Working from the records below, repeat exactly the lines starting at the line that contains "brown cross: (390, 718)" and ending at the line that contains "purple star: (59, 184) -> (45, 178), moved", inclusive.

--- Information shown Enclosed Below ---

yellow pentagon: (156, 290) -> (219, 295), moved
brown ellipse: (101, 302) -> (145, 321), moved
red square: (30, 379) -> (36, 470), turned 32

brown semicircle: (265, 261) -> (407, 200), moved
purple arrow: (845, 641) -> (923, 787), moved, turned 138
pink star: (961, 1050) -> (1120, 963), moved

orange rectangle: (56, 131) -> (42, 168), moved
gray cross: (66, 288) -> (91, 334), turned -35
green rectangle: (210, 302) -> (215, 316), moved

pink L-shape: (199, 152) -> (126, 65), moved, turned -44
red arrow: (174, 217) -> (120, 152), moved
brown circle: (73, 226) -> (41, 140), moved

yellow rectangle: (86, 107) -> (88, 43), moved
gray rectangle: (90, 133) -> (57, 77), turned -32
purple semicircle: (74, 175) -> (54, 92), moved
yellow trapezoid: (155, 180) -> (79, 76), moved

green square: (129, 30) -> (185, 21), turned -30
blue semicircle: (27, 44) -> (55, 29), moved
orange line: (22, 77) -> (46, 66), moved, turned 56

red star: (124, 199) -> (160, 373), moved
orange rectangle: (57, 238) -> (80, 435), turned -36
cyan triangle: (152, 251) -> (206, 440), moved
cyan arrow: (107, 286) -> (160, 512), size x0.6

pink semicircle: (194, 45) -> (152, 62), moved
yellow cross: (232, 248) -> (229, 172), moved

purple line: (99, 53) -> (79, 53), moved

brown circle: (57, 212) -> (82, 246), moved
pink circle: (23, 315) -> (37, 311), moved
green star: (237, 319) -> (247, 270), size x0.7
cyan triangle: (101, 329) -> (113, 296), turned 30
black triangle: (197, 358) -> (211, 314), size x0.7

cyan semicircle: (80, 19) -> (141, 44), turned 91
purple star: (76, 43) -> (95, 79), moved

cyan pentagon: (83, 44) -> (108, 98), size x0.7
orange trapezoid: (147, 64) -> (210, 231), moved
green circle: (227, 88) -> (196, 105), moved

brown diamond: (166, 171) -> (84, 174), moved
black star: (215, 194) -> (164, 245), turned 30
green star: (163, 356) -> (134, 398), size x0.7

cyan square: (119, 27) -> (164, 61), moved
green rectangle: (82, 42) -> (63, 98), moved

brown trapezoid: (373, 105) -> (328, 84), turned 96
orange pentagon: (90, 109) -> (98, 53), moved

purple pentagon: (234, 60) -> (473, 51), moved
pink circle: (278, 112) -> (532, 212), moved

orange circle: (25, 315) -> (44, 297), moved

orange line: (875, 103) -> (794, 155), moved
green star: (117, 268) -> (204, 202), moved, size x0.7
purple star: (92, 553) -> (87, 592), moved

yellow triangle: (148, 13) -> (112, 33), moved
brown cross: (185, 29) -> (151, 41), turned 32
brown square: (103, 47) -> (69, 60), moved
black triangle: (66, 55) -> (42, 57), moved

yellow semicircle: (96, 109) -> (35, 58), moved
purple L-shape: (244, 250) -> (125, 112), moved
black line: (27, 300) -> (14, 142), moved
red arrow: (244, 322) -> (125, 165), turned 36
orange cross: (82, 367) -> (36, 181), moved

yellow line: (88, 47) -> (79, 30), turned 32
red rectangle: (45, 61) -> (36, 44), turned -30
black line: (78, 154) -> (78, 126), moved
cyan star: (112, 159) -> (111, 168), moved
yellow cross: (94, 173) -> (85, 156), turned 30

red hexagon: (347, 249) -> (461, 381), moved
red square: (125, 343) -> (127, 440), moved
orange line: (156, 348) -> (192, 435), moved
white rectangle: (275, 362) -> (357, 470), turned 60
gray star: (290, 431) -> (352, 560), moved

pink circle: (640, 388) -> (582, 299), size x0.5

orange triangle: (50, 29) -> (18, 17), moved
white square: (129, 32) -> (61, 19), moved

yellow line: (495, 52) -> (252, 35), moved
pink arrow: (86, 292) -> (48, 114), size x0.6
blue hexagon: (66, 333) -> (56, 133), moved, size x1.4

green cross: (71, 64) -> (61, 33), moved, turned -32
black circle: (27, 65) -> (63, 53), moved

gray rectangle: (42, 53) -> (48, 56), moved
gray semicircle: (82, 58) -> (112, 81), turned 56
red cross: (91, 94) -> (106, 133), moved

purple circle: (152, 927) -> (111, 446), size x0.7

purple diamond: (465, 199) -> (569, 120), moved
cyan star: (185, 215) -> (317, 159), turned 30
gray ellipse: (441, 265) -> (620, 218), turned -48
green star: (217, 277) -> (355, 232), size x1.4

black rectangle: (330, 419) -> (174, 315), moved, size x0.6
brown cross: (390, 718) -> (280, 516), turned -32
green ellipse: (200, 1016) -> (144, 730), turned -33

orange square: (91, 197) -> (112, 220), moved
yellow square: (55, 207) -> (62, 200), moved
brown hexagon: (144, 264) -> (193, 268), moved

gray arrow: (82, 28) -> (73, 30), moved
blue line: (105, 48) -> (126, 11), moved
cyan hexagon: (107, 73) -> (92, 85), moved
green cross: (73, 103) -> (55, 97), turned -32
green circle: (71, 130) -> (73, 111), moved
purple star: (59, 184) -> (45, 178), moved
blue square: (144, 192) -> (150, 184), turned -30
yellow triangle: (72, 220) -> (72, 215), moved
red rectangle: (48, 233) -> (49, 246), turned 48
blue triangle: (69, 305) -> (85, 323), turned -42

--- End of Enclosed Information shown ---

— Answer to the problem —
brown cross: (390, 718) -> (280, 516), turned -32
green ellipse: (200, 1016) -> (144, 730), turned -33

orange square: (91, 197) -> (112, 220), moved
yellow square: (55, 207) -> (62, 200), moved
brown hexagon: (144, 264) -> (193, 268), moved

gray arrow: (82, 28) -> (73, 30), moved
blue line: (105, 48) -> (126, 11), moved
cyan hexagon: (107, 73) -> (92, 85), moved
green cross: (73, 103) -> (55, 97), turned -32
green circle: (71, 130) -> (73, 111), moved
purple star: (59, 184) -> (45, 178), moved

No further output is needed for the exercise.